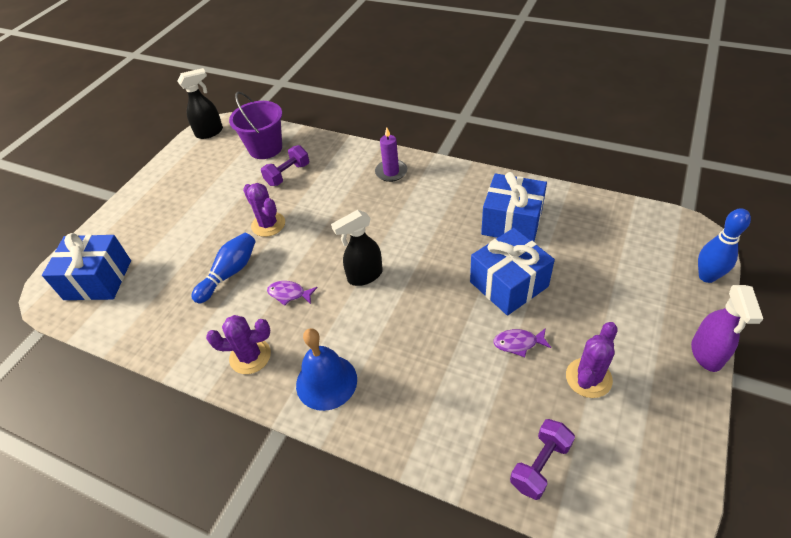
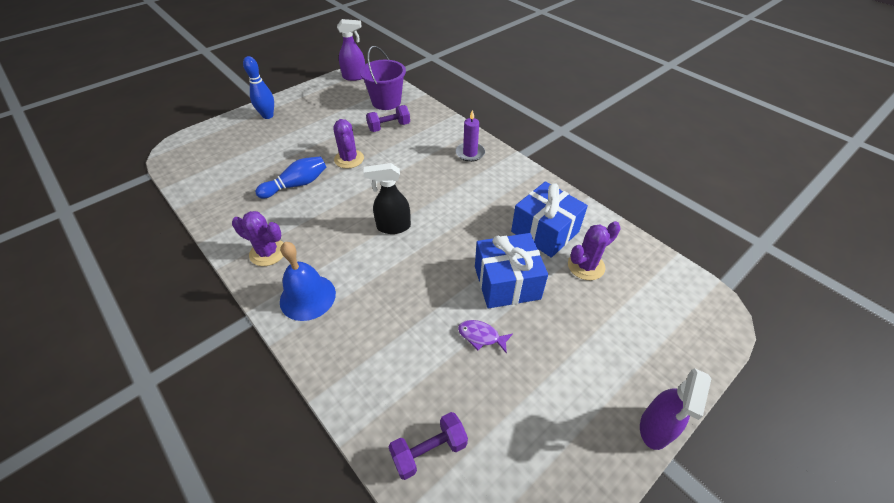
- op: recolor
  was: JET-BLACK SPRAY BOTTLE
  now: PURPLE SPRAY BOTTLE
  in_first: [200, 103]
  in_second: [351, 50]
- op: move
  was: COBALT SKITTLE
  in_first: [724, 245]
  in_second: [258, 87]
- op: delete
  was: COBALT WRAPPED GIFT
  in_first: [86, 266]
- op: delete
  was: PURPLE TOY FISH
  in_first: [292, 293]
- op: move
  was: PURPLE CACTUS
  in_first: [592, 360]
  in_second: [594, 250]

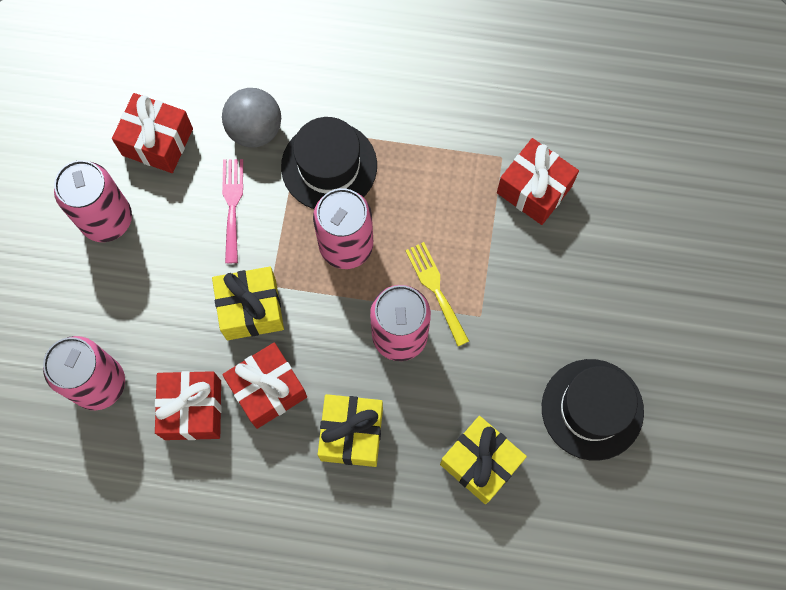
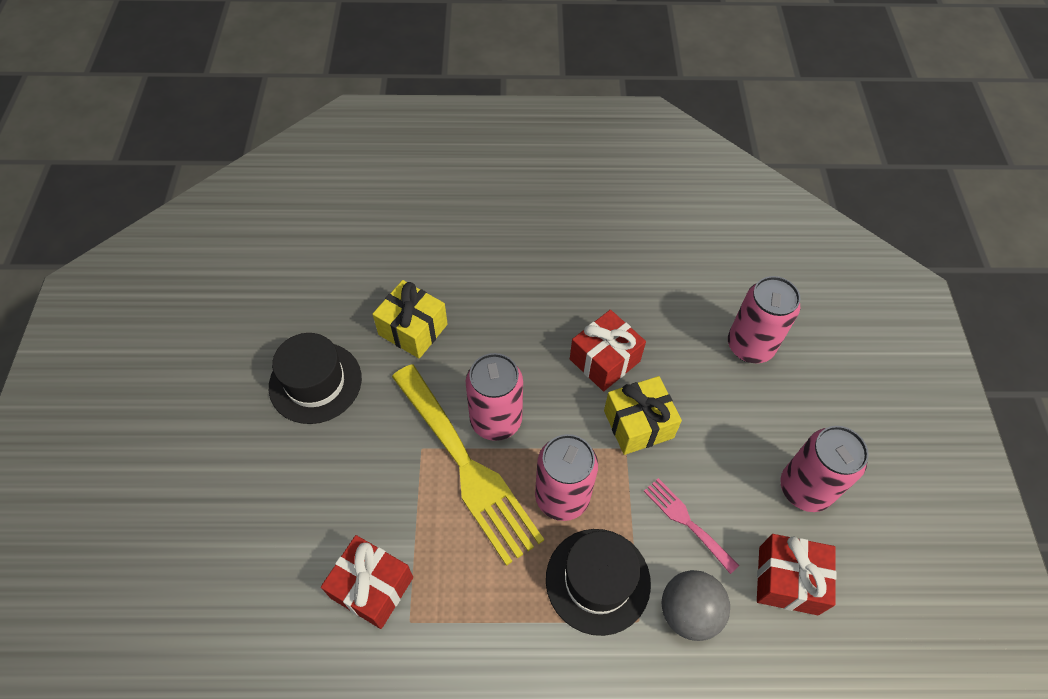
- op: rotate
  was: ROSE-PINK TABLE FORK
  in_first: [232, 211]
  in_second: [691, 526]
  clockwise: 150
- op: resize
  was: YELLOW TABLE FORK
  in_first: [437, 294]
  in_second: [468, 465]
  ratio: 2.12
- op: delete
  was: RED WRAPPED GIFT
  in_first: [188, 405]
- op: delete
  was: YELLOW WRAPPED GIFT
  in_first: [350, 430]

++++++

> PROBLEM TO WORK ON
The response must consist solely of the number of lines in the listing above that contain "SPRAY".

> ANSWER TO THIS PROBLEM
2